> **What to produce**:
All lines from the one containing "new: walec/biały (1st from left)" down to the one containing "new: kręgiel/niebieski (3rd from left)", both ends included, are to be given again exactly; omit the rest of the listing below.

> **Material shown**:

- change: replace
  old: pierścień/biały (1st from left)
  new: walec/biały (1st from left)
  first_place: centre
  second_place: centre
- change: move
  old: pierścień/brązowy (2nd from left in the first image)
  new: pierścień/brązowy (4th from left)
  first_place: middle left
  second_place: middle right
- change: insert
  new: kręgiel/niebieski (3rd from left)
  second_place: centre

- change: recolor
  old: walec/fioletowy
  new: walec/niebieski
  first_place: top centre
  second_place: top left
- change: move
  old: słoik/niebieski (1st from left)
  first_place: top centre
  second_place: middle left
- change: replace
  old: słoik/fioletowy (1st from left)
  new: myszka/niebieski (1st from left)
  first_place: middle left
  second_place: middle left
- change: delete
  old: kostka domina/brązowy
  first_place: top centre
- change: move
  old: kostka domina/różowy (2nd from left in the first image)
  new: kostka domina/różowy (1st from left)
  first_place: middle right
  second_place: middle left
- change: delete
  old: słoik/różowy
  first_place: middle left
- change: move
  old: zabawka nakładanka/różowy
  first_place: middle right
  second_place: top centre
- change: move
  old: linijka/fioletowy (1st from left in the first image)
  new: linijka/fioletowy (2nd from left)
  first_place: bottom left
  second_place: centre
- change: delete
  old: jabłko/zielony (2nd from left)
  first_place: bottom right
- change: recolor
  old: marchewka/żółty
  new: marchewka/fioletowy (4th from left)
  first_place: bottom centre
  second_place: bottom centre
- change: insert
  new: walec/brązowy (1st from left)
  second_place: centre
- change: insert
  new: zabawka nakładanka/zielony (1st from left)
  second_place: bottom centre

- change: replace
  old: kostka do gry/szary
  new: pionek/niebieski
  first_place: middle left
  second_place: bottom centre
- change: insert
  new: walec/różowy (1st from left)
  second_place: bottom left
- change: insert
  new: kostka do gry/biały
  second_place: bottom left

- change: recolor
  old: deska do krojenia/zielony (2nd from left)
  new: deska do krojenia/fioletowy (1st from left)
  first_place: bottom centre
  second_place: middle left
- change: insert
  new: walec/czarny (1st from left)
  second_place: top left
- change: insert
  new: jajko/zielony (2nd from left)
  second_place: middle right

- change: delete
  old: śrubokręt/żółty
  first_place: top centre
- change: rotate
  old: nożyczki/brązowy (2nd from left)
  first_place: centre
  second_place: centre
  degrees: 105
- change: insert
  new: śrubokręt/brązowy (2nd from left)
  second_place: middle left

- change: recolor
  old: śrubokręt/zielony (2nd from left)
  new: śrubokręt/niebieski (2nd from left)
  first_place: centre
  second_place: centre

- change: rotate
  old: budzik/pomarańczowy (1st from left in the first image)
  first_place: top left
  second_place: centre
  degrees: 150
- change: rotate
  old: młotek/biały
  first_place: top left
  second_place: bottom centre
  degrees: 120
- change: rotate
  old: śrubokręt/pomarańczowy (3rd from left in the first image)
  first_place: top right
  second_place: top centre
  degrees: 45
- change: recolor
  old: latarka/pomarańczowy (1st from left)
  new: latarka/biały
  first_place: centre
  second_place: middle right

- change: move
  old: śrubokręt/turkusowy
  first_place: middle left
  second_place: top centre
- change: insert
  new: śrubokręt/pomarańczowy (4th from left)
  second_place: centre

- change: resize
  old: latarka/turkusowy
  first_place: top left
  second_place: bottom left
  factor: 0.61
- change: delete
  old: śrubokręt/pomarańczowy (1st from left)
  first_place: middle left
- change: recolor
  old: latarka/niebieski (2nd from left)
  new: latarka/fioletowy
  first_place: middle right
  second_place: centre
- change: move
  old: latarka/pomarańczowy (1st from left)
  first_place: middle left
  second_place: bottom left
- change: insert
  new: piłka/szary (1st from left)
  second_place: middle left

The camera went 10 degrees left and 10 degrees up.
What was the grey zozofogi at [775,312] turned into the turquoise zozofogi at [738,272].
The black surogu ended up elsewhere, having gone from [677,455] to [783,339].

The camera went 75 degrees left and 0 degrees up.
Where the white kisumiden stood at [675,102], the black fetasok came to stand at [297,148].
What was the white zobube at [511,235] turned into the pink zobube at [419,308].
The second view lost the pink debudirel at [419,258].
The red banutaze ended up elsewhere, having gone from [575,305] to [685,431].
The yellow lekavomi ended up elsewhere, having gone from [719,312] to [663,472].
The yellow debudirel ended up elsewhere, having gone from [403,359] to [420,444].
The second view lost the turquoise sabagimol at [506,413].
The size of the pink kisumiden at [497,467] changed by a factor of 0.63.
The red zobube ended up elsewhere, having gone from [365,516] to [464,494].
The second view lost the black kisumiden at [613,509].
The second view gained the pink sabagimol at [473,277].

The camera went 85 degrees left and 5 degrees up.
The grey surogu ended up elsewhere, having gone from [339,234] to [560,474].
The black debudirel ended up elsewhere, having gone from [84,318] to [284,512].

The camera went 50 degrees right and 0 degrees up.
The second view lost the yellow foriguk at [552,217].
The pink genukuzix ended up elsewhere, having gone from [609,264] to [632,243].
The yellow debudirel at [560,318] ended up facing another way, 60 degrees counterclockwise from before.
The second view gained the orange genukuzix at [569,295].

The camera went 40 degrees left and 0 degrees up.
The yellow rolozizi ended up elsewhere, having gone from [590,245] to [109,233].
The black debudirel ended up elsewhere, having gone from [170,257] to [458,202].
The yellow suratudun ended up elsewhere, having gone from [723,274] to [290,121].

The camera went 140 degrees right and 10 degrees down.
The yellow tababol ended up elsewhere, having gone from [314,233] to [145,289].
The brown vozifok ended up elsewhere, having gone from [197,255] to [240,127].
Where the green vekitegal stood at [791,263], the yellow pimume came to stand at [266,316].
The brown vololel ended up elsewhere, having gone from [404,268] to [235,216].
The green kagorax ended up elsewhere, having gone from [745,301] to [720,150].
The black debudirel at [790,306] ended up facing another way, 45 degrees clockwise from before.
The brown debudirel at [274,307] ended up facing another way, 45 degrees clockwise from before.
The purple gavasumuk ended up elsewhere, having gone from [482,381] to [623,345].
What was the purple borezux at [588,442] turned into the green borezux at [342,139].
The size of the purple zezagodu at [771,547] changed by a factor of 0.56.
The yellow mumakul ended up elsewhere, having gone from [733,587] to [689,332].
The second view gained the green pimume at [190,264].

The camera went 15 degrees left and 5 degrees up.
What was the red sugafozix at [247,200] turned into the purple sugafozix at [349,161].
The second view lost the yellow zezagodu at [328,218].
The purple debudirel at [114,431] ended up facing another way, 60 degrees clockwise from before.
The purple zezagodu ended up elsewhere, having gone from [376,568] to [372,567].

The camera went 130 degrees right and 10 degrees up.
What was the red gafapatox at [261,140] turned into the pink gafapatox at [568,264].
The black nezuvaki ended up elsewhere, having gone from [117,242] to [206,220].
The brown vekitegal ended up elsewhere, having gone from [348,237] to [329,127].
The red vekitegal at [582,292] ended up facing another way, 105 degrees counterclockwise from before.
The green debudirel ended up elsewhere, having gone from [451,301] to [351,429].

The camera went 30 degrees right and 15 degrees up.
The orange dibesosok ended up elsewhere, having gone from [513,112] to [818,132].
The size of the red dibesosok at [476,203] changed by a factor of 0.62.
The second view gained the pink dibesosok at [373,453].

> **Solution to the exercise**:
  new: walec/biały (1st from left)
  first_place: centre
  second_place: centre
- change: move
  old: pierścień/brązowy (2nd from left in the first image)
  new: pierścień/brązowy (4th from left)
  first_place: middle left
  second_place: middle right
- change: insert
  new: kręgiel/niebieski (3rd from left)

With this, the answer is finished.